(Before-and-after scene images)

+--

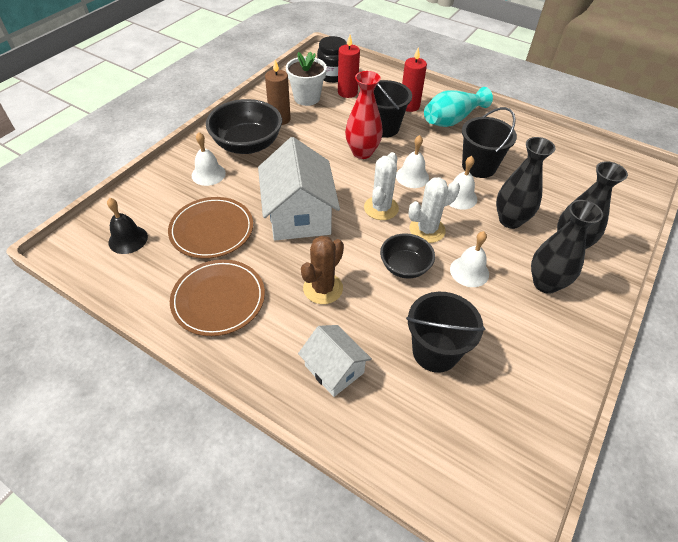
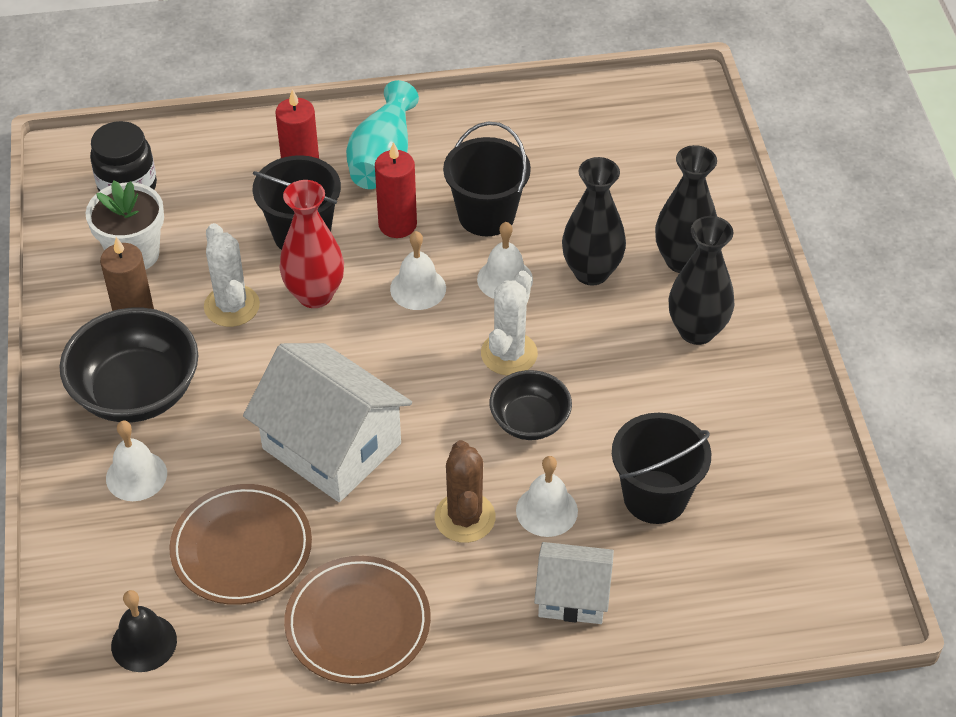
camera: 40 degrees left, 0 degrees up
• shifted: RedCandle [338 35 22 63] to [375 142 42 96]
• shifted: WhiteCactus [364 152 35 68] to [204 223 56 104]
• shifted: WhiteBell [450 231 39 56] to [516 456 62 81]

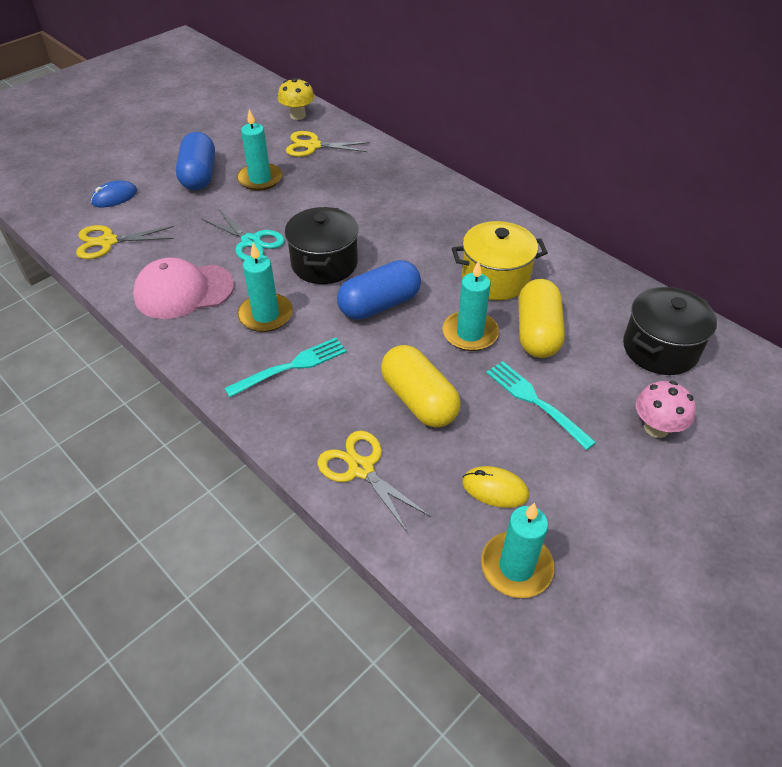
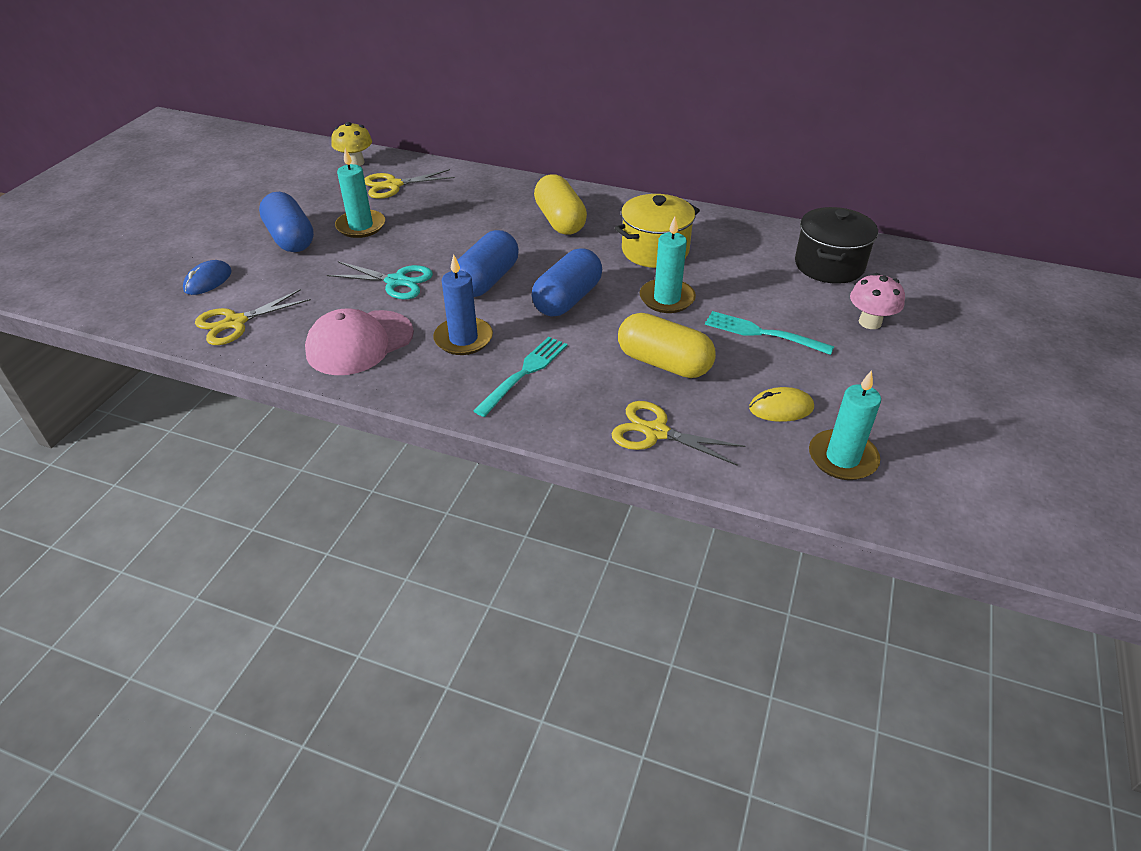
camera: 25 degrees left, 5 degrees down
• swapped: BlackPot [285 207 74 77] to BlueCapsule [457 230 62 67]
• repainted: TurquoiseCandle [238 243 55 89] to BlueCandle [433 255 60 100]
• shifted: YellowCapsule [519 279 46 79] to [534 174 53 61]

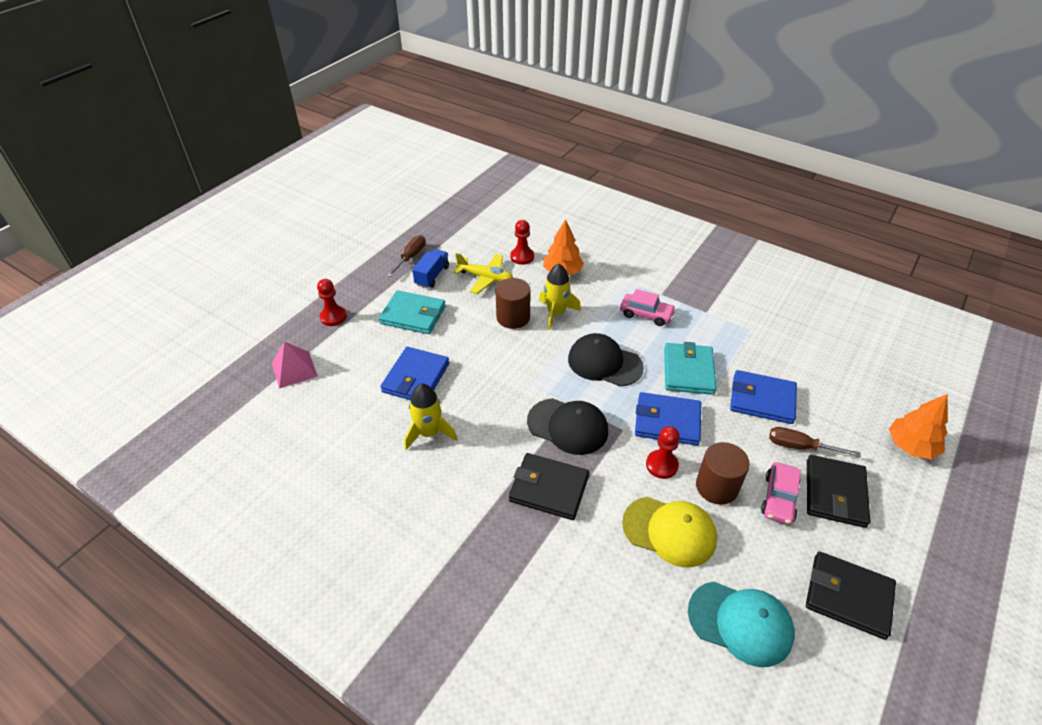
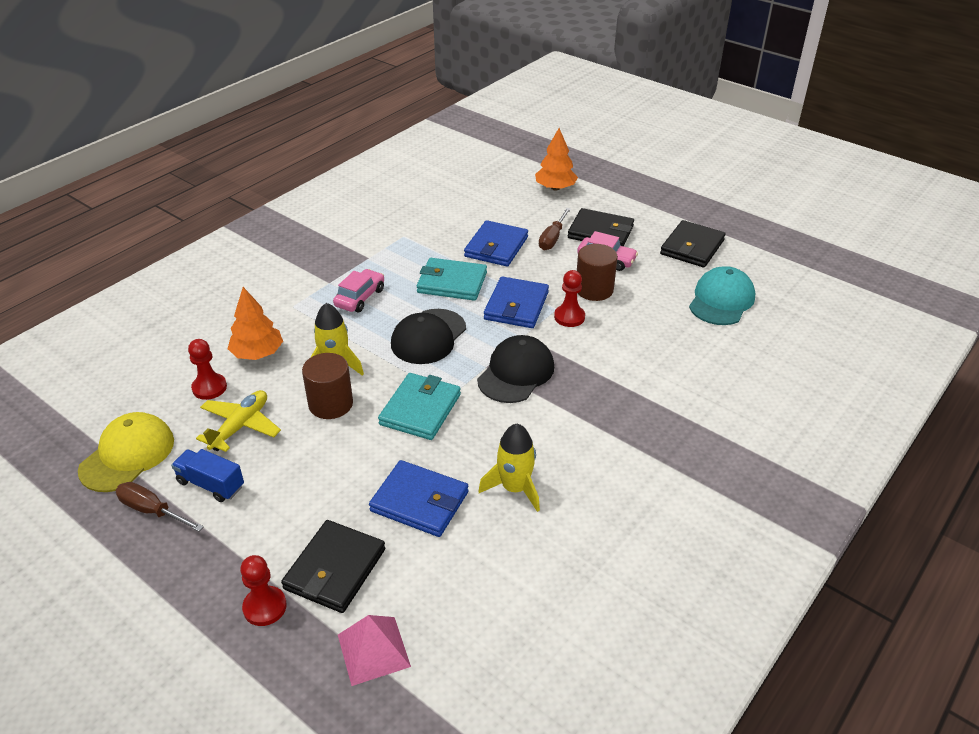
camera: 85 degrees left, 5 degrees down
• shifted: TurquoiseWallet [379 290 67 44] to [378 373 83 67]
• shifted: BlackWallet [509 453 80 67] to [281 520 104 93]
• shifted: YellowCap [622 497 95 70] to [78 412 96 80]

+--

Exercise instructions
The response should repeat every entry above exactly and include none of the pictures.

Answer for the task
camera: 40 degrees left, 0 degrees up
• shifted: RedCandle [338 35 22 63] to [375 142 42 96]
• shifted: WhiteCactus [364 152 35 68] to [204 223 56 104]
• shifted: WhiteBell [450 231 39 56] to [516 456 62 81]

camera: 25 degrees left, 5 degrees down
• swapped: BlackPot [285 207 74 77] to BlueCapsule [457 230 62 67]
• repainted: TurquoiseCandle [238 243 55 89] to BlueCandle [433 255 60 100]
• shifted: YellowCapsule [519 279 46 79] to [534 174 53 61]

camera: 85 degrees left, 5 degrees down
• shifted: TurquoiseWallet [379 290 67 44] to [378 373 83 67]
• shifted: BlackWallet [509 453 80 67] to [281 520 104 93]
• shifted: YellowCap [622 497 95 70] to [78 412 96 80]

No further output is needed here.